→ DATASET EXCERPTS:

★ ★ ★ ★

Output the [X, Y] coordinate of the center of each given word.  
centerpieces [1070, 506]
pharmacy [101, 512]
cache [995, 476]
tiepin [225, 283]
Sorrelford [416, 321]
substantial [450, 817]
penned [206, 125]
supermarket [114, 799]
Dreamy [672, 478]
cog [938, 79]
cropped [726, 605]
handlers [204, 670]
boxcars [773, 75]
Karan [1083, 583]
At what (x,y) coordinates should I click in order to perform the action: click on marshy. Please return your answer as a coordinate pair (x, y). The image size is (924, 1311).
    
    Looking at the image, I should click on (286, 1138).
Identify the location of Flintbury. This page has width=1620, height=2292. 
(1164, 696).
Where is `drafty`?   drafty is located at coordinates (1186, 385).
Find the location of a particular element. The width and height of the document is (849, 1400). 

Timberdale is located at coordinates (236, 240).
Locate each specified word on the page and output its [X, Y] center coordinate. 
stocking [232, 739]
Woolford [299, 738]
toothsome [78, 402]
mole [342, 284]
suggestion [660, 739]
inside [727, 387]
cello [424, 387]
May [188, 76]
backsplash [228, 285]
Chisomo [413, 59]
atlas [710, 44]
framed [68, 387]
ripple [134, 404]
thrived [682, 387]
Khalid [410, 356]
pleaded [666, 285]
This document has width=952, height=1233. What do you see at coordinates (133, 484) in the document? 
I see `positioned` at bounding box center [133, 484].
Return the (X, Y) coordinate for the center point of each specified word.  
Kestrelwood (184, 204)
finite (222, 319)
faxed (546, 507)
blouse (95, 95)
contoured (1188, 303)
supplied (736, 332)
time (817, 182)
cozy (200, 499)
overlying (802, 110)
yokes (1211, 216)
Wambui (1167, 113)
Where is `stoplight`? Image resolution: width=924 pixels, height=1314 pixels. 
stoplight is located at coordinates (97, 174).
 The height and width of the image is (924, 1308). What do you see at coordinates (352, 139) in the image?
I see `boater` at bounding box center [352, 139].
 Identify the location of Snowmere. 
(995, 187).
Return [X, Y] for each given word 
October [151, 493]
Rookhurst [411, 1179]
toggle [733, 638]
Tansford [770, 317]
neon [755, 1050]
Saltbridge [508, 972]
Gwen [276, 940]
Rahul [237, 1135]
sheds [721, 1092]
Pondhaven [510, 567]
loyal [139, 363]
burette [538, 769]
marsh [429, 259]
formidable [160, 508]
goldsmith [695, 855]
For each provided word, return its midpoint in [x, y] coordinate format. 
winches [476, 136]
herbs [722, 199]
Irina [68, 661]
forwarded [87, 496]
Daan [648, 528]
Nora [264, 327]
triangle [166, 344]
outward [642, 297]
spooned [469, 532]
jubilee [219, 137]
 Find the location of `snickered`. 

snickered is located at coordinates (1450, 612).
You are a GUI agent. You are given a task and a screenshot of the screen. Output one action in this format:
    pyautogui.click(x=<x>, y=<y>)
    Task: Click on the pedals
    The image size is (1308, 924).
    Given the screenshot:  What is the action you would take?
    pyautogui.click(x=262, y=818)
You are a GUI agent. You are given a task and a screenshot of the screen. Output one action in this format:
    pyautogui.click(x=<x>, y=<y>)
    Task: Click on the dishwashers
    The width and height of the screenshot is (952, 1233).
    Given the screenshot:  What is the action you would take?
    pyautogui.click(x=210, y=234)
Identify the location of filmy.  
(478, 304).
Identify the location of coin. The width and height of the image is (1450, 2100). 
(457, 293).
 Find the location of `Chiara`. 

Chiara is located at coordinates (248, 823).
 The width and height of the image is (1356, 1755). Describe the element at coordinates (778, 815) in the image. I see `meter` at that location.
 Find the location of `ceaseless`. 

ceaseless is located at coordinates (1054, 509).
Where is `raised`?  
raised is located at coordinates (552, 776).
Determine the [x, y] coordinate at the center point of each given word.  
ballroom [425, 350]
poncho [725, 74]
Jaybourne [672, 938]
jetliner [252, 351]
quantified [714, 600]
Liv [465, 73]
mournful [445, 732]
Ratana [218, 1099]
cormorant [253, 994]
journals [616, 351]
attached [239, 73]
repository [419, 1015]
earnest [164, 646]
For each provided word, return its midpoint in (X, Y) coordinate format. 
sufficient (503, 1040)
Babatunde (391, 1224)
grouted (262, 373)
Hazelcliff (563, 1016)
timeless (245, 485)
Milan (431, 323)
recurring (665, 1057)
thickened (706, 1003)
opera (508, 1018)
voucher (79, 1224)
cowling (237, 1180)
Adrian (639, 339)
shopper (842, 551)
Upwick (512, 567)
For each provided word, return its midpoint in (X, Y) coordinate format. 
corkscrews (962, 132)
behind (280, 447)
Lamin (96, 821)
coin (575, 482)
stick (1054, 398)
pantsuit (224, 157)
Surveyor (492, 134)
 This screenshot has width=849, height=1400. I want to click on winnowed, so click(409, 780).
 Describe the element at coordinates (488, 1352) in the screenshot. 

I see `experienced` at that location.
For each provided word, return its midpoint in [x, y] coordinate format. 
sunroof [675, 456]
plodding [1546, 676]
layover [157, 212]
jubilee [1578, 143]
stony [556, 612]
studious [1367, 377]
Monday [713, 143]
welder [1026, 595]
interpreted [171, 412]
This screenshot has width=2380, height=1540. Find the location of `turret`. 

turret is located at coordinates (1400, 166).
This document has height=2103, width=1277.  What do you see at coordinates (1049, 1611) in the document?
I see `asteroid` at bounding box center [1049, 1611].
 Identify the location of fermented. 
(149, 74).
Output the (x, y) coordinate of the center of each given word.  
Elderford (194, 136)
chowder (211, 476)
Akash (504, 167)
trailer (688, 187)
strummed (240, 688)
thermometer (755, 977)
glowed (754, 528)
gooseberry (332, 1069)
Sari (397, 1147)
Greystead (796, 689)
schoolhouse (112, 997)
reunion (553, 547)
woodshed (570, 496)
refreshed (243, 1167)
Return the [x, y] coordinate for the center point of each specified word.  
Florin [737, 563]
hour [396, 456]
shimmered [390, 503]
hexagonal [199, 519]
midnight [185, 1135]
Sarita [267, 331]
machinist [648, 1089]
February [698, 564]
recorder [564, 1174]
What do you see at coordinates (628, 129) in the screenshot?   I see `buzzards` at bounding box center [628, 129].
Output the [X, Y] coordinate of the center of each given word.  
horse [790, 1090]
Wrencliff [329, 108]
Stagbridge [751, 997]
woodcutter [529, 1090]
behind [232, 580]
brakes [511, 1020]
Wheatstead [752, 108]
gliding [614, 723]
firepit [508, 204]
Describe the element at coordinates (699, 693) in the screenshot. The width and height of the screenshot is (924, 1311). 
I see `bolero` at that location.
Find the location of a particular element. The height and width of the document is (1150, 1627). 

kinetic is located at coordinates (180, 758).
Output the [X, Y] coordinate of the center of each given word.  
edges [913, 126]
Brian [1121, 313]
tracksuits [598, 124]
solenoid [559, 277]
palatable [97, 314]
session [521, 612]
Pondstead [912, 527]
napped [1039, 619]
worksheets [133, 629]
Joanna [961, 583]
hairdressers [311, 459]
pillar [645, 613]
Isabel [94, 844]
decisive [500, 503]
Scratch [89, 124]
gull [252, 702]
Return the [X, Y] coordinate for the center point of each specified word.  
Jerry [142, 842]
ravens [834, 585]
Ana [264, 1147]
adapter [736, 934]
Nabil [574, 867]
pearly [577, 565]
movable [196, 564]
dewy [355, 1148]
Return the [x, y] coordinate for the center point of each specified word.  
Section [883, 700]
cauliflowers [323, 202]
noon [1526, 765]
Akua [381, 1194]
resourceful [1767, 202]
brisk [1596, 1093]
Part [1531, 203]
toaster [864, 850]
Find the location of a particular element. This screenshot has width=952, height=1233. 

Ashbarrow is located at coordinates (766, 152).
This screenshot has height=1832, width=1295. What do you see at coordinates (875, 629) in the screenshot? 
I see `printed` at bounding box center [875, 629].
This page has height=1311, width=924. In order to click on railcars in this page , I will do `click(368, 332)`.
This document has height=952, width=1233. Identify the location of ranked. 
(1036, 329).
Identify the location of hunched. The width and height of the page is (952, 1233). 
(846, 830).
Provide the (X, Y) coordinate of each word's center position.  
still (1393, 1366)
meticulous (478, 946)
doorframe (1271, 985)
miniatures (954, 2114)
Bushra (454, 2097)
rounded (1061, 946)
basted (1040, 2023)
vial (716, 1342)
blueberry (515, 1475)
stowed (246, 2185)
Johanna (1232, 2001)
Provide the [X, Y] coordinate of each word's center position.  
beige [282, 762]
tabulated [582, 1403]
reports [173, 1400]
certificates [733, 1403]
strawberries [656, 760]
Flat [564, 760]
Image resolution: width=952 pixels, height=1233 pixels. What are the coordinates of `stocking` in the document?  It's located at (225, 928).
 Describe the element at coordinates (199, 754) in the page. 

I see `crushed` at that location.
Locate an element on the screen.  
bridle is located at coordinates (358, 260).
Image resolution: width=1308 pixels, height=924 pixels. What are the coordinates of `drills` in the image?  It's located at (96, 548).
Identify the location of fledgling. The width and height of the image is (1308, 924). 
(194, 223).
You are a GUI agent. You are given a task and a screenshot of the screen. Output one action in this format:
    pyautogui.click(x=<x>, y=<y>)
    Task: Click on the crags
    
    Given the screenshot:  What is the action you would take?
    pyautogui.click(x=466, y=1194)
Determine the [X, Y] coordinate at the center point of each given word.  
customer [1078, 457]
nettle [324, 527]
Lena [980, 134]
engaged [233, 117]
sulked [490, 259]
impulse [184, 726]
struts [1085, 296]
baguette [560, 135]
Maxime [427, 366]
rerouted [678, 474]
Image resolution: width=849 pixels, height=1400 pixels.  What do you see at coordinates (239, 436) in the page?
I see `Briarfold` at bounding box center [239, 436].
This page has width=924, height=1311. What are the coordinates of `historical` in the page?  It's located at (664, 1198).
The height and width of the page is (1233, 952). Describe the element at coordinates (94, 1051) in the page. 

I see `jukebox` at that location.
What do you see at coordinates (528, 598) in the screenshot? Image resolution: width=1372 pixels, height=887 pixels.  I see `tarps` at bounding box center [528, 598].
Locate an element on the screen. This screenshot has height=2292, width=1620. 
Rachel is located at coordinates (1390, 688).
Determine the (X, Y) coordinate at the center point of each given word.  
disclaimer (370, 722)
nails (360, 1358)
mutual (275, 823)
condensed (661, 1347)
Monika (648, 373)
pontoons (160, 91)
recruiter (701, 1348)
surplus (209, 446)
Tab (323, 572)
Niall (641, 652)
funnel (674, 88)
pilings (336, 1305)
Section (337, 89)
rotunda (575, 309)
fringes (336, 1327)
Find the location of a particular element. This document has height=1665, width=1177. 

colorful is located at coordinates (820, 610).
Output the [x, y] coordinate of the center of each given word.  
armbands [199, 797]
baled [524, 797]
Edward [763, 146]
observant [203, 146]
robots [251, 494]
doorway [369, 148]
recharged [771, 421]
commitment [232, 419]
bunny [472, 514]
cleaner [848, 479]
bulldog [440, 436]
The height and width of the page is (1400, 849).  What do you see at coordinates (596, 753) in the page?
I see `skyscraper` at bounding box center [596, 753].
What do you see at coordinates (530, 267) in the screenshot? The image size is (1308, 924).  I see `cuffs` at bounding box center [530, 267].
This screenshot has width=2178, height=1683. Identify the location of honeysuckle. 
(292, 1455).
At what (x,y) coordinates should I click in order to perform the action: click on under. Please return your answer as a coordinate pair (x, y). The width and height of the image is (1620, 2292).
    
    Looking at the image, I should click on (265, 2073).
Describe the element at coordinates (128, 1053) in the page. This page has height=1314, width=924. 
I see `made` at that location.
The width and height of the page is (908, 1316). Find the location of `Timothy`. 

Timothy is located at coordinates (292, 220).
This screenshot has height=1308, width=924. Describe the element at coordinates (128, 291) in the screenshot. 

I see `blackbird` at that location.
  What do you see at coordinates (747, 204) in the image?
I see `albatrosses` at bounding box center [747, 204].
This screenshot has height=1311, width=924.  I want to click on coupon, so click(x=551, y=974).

★ ★ ★ ★

→ REQUIRED WORK: Beginning with the line that contains "vial (716, 1342)" and continuing through the line that contains "Image resolution: width=952", arrange those lines from above as a numbered list, leaving out any blank lines.

→ OUTPUT OF THE TASK:
1. vial (716, 1342)
2. blueberry (515, 1475)
3. stowed (246, 2185)
4. Johanna (1232, 2001)
5. Provide the [X, Y] coordinate of each word's center position.  
6. beige [282, 762]
7. tabulated [582, 1403]
8. reports [173, 1400]
9. certificates [733, 1403]
10. strawberries [656, 760]
11. Flat [564, 760]
12. Image resolution: width=952 pixels, height=1233 pixels. What are the coordinates of `stocking` in the document?  It's located at (225, 928).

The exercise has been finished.